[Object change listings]
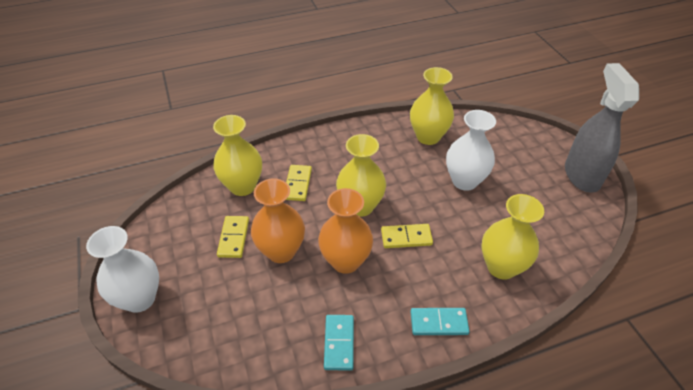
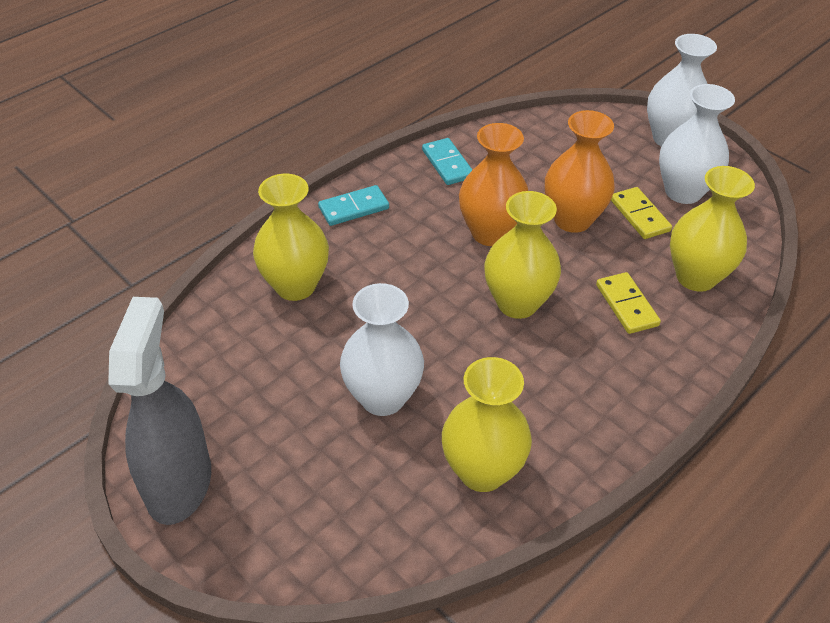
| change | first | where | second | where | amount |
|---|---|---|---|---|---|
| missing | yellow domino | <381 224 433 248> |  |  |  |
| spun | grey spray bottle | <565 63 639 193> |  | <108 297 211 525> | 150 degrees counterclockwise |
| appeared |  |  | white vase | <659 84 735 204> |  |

## WHAT THE TASK ASKS
Copy the records exactly, leaving out every picture.

## FINISHED TASK
| change | first | where | second | where | amount |
|---|---|---|---|---|---|
| missing | yellow domino | <381 224 433 248> |  |  |  |
| spun | grey spray bottle | <565 63 639 193> |  | <108 297 211 525> | 150 degrees counterclockwise |
| appeared |  |  | white vase | <659 84 735 204> |  |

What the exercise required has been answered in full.